**WHAT THE TASK ASKS**.
Report each line of the entries below that includes "blue".

**INFORMATION PROVIDED**.
╭──
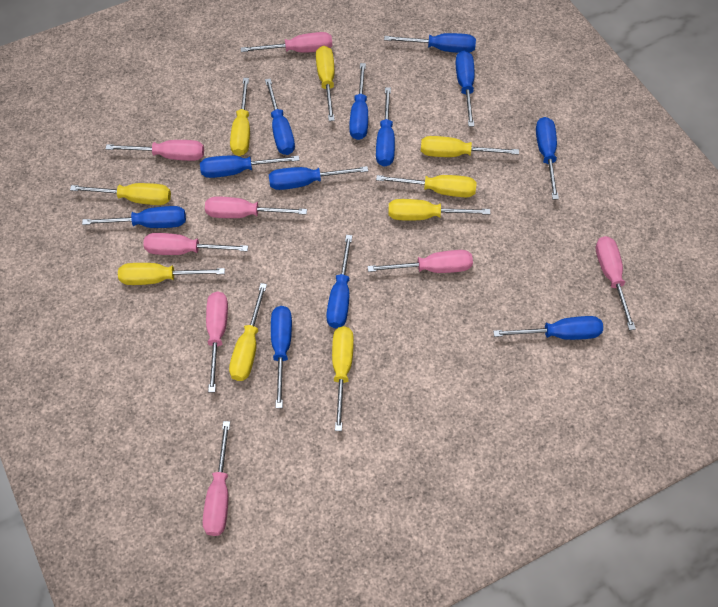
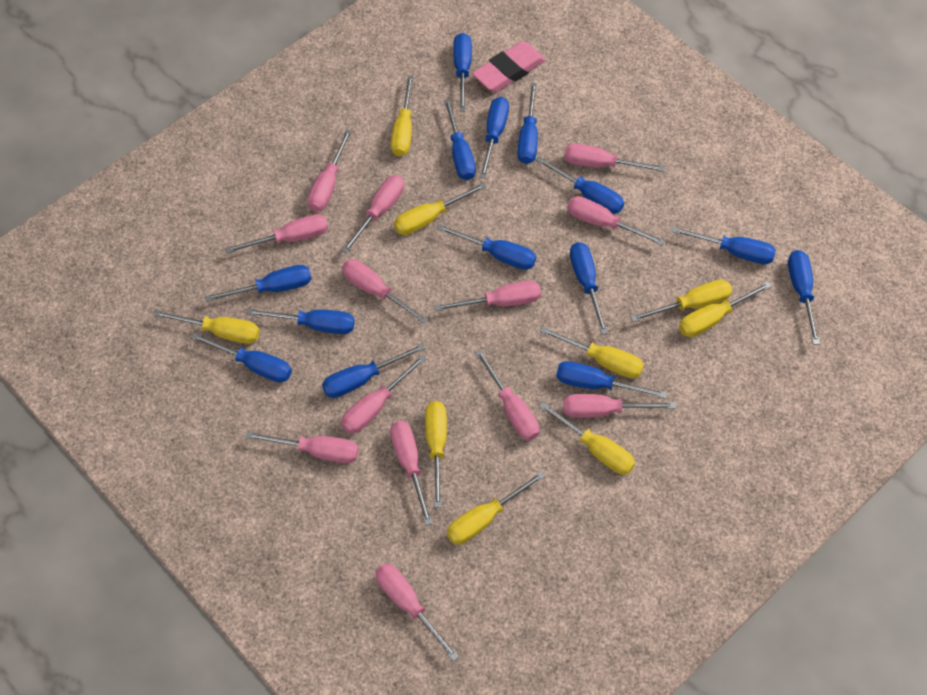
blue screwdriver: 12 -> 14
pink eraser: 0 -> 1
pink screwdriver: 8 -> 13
╰──
╭──
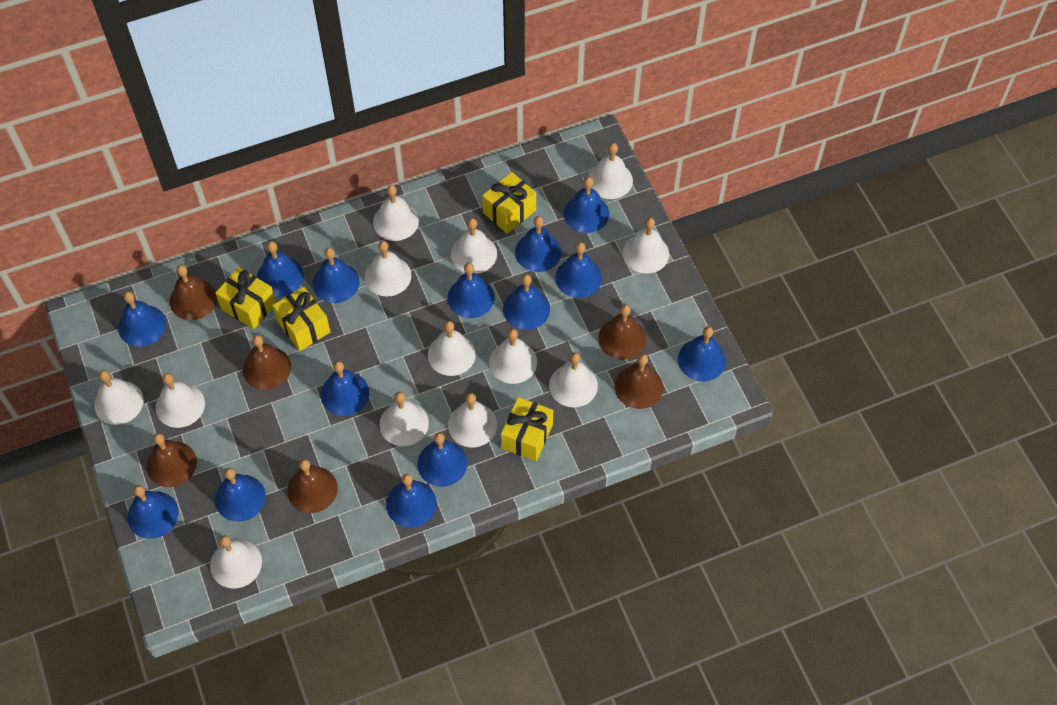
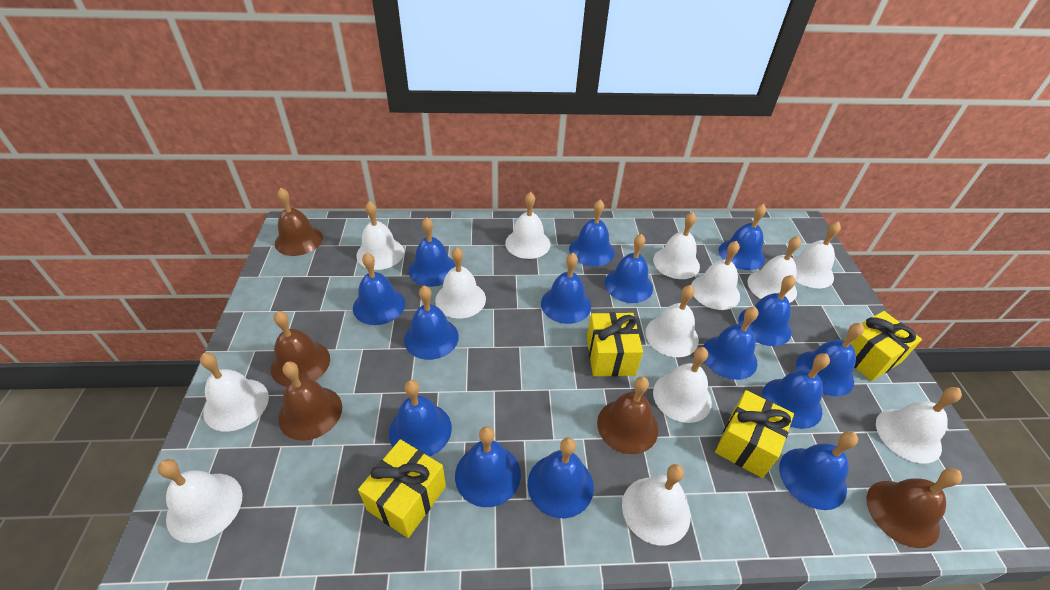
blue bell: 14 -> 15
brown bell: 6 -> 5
╰──
**RESPONSE TO THIS EXERCISE**.
blue screwdriver: 12 -> 14
blue bell: 14 -> 15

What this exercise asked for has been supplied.